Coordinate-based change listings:
= Beginning of Section =

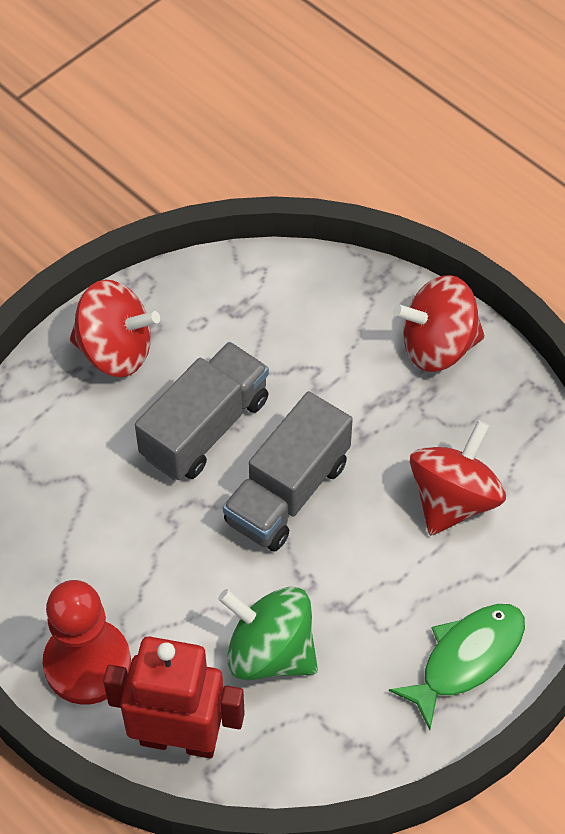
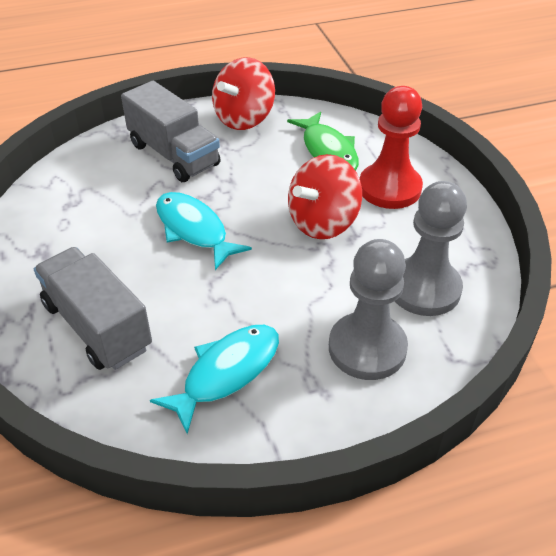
green spinning top: 1 -> 0
grey pawn: 0 -> 2
red robot: 1 -> 0
red spinning top: 3 -> 2
turquoise fish: 0 -> 2

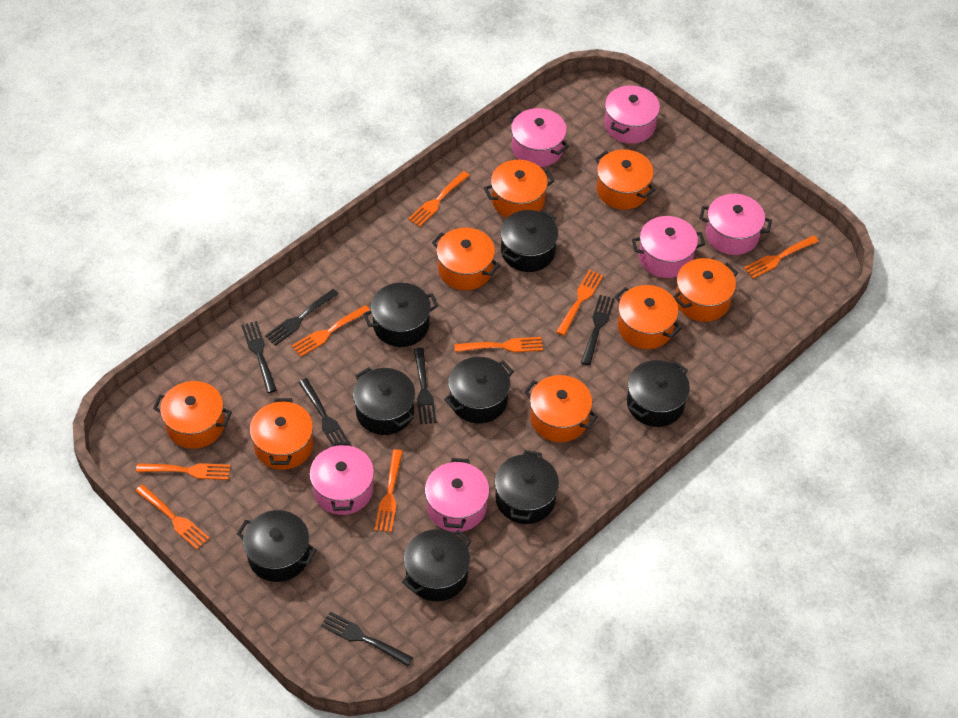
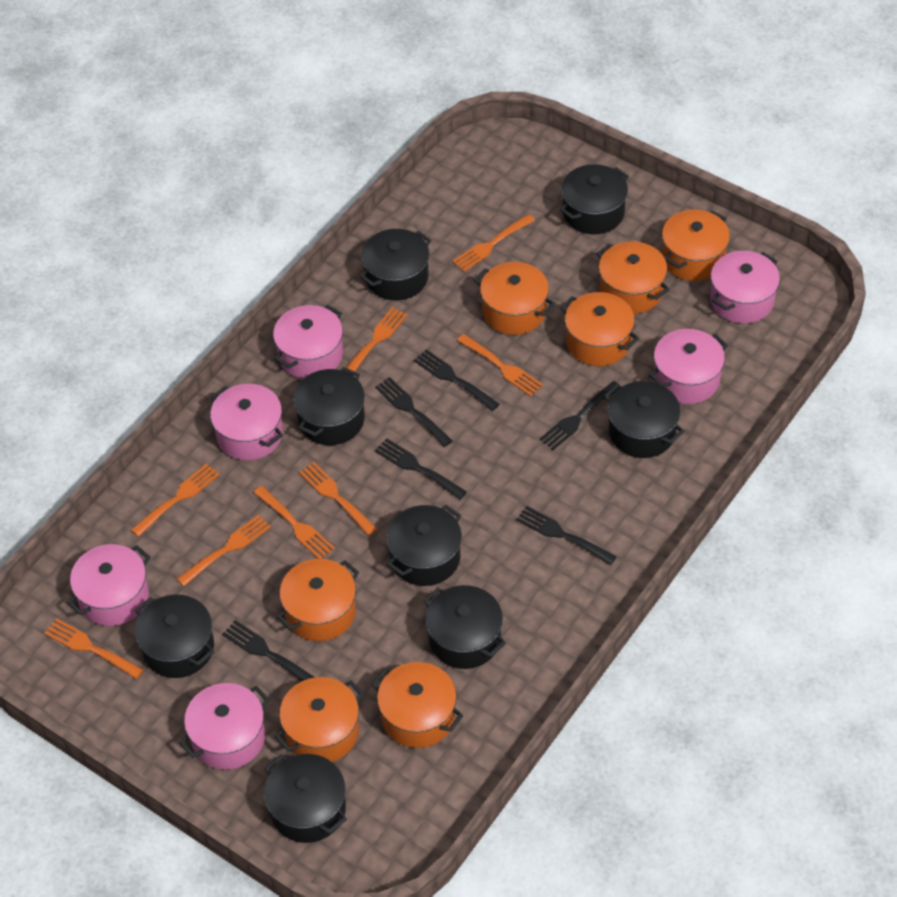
orange pot: 8 -> 7

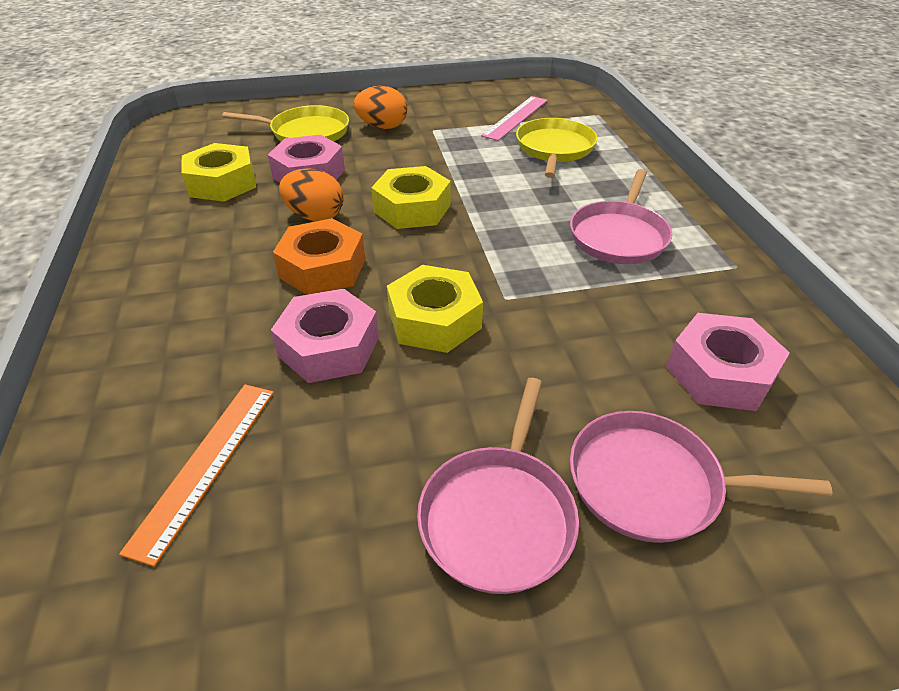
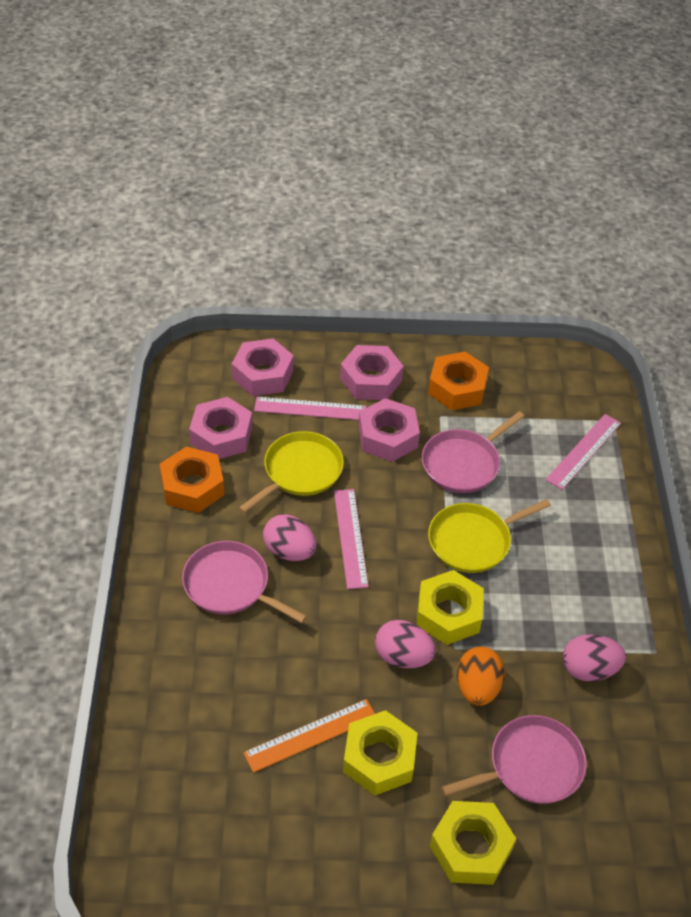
orange egg: 2 -> 1
orange nut: 1 -> 2
pink egg: 0 -> 3
pink nut: 3 -> 4
pink ruler: 1 -> 3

= End of Section =

Assignment: Set aside each line above that includes the string "spinning" and report it.

Result of the exercise:
green spinning top: 1 -> 0
red spinning top: 3 -> 2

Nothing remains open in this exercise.